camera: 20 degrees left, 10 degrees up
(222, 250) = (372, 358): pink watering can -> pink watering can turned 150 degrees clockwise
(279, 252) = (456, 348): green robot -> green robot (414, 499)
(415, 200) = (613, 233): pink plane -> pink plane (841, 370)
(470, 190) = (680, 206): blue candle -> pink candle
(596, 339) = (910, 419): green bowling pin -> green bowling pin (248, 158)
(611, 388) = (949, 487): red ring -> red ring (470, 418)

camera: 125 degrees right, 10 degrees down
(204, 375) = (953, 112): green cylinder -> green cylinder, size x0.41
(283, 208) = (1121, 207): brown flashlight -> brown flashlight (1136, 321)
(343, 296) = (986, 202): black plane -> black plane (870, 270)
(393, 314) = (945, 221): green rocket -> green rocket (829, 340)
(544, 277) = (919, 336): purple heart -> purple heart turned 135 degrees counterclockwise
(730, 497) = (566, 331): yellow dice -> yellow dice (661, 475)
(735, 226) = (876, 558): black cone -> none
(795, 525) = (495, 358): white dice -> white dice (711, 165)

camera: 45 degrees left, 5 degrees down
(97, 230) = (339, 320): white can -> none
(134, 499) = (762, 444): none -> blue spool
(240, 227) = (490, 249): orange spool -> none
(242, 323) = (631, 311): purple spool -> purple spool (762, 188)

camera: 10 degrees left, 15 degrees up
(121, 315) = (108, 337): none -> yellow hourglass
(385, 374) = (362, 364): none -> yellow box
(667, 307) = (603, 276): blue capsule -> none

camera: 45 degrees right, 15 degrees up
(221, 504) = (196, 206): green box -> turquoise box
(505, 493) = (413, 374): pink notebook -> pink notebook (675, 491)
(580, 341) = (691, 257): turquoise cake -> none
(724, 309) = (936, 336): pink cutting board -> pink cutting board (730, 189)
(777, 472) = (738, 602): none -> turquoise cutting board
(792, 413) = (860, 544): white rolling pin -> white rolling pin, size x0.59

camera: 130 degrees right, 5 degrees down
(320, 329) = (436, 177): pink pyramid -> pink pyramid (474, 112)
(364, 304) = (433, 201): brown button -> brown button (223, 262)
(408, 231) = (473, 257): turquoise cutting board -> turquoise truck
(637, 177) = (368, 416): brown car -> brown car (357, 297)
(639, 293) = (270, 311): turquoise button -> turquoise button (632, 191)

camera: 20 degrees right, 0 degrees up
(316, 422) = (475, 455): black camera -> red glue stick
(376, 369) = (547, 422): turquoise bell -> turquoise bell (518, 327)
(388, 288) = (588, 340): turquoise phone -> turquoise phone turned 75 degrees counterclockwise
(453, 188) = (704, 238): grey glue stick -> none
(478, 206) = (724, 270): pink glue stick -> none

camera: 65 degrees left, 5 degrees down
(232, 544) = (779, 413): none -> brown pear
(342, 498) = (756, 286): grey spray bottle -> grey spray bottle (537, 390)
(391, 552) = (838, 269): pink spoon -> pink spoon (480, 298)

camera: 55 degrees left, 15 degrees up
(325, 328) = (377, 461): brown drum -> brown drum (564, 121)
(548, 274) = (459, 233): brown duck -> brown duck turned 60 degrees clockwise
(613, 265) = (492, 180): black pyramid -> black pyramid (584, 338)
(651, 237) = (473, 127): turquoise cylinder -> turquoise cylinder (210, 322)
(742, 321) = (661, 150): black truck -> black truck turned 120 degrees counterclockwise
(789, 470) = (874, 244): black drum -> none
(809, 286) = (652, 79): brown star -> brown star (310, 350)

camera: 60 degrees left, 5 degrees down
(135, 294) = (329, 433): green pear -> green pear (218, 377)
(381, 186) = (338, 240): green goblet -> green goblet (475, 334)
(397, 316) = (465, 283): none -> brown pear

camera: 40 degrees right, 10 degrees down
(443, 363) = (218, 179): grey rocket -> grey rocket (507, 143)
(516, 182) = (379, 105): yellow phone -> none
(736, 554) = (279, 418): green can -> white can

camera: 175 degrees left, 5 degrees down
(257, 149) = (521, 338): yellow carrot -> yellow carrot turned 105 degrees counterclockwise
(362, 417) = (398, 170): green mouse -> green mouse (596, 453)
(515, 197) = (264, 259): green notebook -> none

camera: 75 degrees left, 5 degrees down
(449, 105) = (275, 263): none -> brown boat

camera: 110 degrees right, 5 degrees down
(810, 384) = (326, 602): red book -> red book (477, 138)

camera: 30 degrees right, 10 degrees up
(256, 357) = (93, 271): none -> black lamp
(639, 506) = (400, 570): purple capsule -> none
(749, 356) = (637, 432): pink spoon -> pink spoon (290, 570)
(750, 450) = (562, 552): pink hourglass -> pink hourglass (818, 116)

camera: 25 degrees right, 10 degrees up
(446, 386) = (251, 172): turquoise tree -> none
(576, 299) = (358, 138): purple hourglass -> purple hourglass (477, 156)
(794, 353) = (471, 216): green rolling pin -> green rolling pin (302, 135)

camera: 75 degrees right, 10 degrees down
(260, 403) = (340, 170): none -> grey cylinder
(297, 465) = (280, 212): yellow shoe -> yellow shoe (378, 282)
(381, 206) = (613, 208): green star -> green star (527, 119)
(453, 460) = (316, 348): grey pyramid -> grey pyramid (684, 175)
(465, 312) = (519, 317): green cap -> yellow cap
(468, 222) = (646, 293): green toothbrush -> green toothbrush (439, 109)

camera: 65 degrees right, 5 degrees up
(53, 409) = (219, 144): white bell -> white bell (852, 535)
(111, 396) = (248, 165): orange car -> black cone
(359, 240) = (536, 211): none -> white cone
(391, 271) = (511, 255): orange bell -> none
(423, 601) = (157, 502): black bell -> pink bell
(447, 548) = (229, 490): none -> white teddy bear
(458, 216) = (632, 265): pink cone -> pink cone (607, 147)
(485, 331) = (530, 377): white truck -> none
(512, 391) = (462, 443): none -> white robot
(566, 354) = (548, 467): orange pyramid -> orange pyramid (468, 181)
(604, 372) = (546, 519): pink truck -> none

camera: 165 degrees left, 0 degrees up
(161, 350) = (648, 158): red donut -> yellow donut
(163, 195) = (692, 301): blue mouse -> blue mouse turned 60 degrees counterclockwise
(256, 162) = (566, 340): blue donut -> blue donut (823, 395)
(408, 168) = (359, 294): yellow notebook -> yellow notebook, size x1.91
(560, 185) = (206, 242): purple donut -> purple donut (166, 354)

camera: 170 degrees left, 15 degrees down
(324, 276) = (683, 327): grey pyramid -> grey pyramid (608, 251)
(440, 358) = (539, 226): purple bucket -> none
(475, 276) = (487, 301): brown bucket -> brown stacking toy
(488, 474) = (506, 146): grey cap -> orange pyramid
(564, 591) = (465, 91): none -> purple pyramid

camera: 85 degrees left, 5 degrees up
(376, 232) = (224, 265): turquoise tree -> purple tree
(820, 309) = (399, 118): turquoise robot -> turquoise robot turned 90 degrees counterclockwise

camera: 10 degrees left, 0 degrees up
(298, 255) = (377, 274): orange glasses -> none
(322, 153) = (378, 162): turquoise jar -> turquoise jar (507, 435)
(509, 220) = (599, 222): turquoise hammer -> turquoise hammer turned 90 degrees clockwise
——————————
(Work task):
Print out the complete data above, character for character.

(Your solution):
camera: 20 degrees left, 10 degrees up
(222, 250) = (372, 358): pink watering can -> pink watering can turned 150 degrees clockwise
(279, 252) = (456, 348): green robot -> green robot (414, 499)
(415, 200) = (613, 233): pink plane -> pink plane (841, 370)
(470, 190) = (680, 206): blue candle -> pink candle
(596, 339) = (910, 419): green bowling pin -> green bowling pin (248, 158)
(611, 388) = (949, 487): red ring -> red ring (470, 418)

camera: 125 degrees right, 10 degrees down
(204, 375) = (953, 112): green cylinder -> green cylinder, size x0.41
(283, 208) = (1121, 207): brown flashlight -> brown flashlight (1136, 321)
(343, 296) = (986, 202): black plane -> black plane (870, 270)
(393, 314) = (945, 221): green rocket -> green rocket (829, 340)
(544, 277) = (919, 336): purple heart -> purple heart turned 135 degrees counterclockwise
(730, 497) = (566, 331): yellow dice -> yellow dice (661, 475)
(735, 226) = (876, 558): black cone -> none
(795, 525) = (495, 358): white dice -> white dice (711, 165)

camera: 45 degrees left, 5 degrees down
(97, 230) = (339, 320): white can -> none
(134, 499) = (762, 444): none -> blue spool
(240, 227) = (490, 249): orange spool -> none
(242, 323) = (631, 311): purple spool -> purple spool (762, 188)

camera: 10 degrees left, 15 degrees up
(121, 315) = (108, 337): none -> yellow hourglass
(385, 374) = (362, 364): none -> yellow box
(667, 307) = (603, 276): blue capsule -> none

camera: 45 degrees right, 15 degrees up
(221, 504) = (196, 206): green box -> turquoise box
(505, 493) = (413, 374): pink notebook -> pink notebook (675, 491)
(580, 341) = (691, 257): turquoise cake -> none
(724, 309) = (936, 336): pink cutting board -> pink cutting board (730, 189)
(777, 472) = (738, 602): none -> turquoise cutting board
(792, 413) = (860, 544): white rolling pin -> white rolling pin, size x0.59

camera: 130 degrees right, 5 degrees down
(320, 329) = (436, 177): pink pyramid -> pink pyramid (474, 112)
(364, 304) = (433, 201): brown button -> brown button (223, 262)
(408, 231) = (473, 257): turquoise cutting board -> turquoise truck
(637, 177) = (368, 416): brown car -> brown car (357, 297)
(639, 293) = (270, 311): turquoise button -> turquoise button (632, 191)

camera: 20 degrees right, 0 degrees up
(316, 422) = (475, 455): black camera -> red glue stick
(376, 369) = (547, 422): turquoise bell -> turquoise bell (518, 327)
(388, 288) = (588, 340): turquoise phone -> turquoise phone turned 75 degrees counterclockwise
(453, 188) = (704, 238): grey glue stick -> none
(478, 206) = (724, 270): pink glue stick -> none

camera: 65 degrees left, 5 degrees down
(232, 544) = (779, 413): none -> brown pear
(342, 498) = (756, 286): grey spray bottle -> grey spray bottle (537, 390)
(391, 552) = (838, 269): pink spoon -> pink spoon (480, 298)

camera: 55 degrees left, 15 degrees up
(325, 328) = (377, 461): brown drum -> brown drum (564, 121)
(548, 274) = (459, 233): brown duck -> brown duck turned 60 degrees clockwise
(613, 265) = (492, 180): black pyramid -> black pyramid (584, 338)
(651, 237) = (473, 127): turquoise cylinder -> turquoise cylinder (210, 322)
(742, 321) = (661, 150): black truck -> black truck turned 120 degrees counterclockwise
(789, 470) = (874, 244): black drum -> none
(809, 286) = (652, 79): brown star -> brown star (310, 350)

camera: 60 degrees left, 5 degrees down
(135, 294) = (329, 433): green pear -> green pear (218, 377)
(381, 186) = (338, 240): green goblet -> green goblet (475, 334)
(397, 316) = (465, 283): none -> brown pear

camera: 40 degrees right, 10 degrees down
(443, 363) = (218, 179): grey rocket -> grey rocket (507, 143)
(516, 182) = (379, 105): yellow phone -> none
(736, 554) = (279, 418): green can -> white can

camera: 175 degrees left, 5 degrees down
(257, 149) = (521, 338): yellow carrot -> yellow carrot turned 105 degrees counterclockwise
(362, 417) = (398, 170): green mouse -> green mouse (596, 453)
(515, 197) = (264, 259): green notebook -> none

camera: 75 degrees left, 5 degrees down
(449, 105) = (275, 263): none -> brown boat

camera: 110 degrees right, 5 degrees down
(810, 384) = (326, 602): red book -> red book (477, 138)

camera: 30 degrees right, 10 degrees up
(256, 357) = (93, 271): none -> black lamp
(639, 506) = (400, 570): purple capsule -> none
(749, 356) = (637, 432): pink spoon -> pink spoon (290, 570)
(750, 450) = (562, 552): pink hourglass -> pink hourglass (818, 116)

camera: 25 degrees right, 10 degrees up
(446, 386) = (251, 172): turquoise tree -> none
(576, 299) = (358, 138): purple hourglass -> purple hourglass (477, 156)
(794, 353) = (471, 216): green rolling pin -> green rolling pin (302, 135)

camera: 75 degrees right, 10 degrees down
(260, 403) = (340, 170): none -> grey cylinder
(297, 465) = (280, 212): yellow shoe -> yellow shoe (378, 282)
(381, 206) = (613, 208): green star -> green star (527, 119)
(453, 460) = (316, 348): grey pyramid -> grey pyramid (684, 175)
(465, 312) = (519, 317): green cap -> yellow cap
(468, 222) = (646, 293): green toothbrush -> green toothbrush (439, 109)

camera: 65 degrees right, 5 degrees up
(53, 409) = (219, 144): white bell -> white bell (852, 535)
(111, 396) = (248, 165): orange car -> black cone
(359, 240) = (536, 211): none -> white cone
(391, 271) = (511, 255): orange bell -> none
(423, 601) = (157, 502): black bell -> pink bell
(447, 548) = (229, 490): none -> white teddy bear
(458, 216) = (632, 265): pink cone -> pink cone (607, 147)
(485, 331) = (530, 377): white truck -> none
(512, 391) = (462, 443): none -> white robot
(566, 354) = (548, 467): orange pyramid -> orange pyramid (468, 181)
(604, 372) = (546, 519): pink truck -> none

camera: 165 degrees left, 0 degrees up
(161, 350) = (648, 158): red donut -> yellow donut
(163, 195) = (692, 301): blue mouse -> blue mouse turned 60 degrees counterclockwise
(256, 162) = (566, 340): blue donut -> blue donut (823, 395)
(408, 168) = (359, 294): yellow notebook -> yellow notebook, size x1.91
(560, 185) = (206, 242): purple donut -> purple donut (166, 354)

camera: 170 degrees left, 15 degrees down
(324, 276) = (683, 327): grey pyramid -> grey pyramid (608, 251)
(440, 358) = (539, 226): purple bucket -> none
(475, 276) = (487, 301): brown bucket -> brown stacking toy
(488, 474) = (506, 146): grey cap -> orange pyramid
(564, 591) = (465, 91): none -> purple pyramid

camera: 85 degrees left, 5 degrees up
(376, 232) = (224, 265): turquoise tree -> purple tree
(820, 309) = (399, 118): turquoise robot -> turquoise robot turned 90 degrees counterclockwise

camera: 10 degrees left, 0 degrees up
(298, 255) = (377, 274): orange glasses -> none
(322, 153) = (378, 162): turquoise jar -> turquoise jar (507, 435)
(509, 220) = (599, 222): turquoise hammer -> turquoise hammer turned 90 degrees clockwise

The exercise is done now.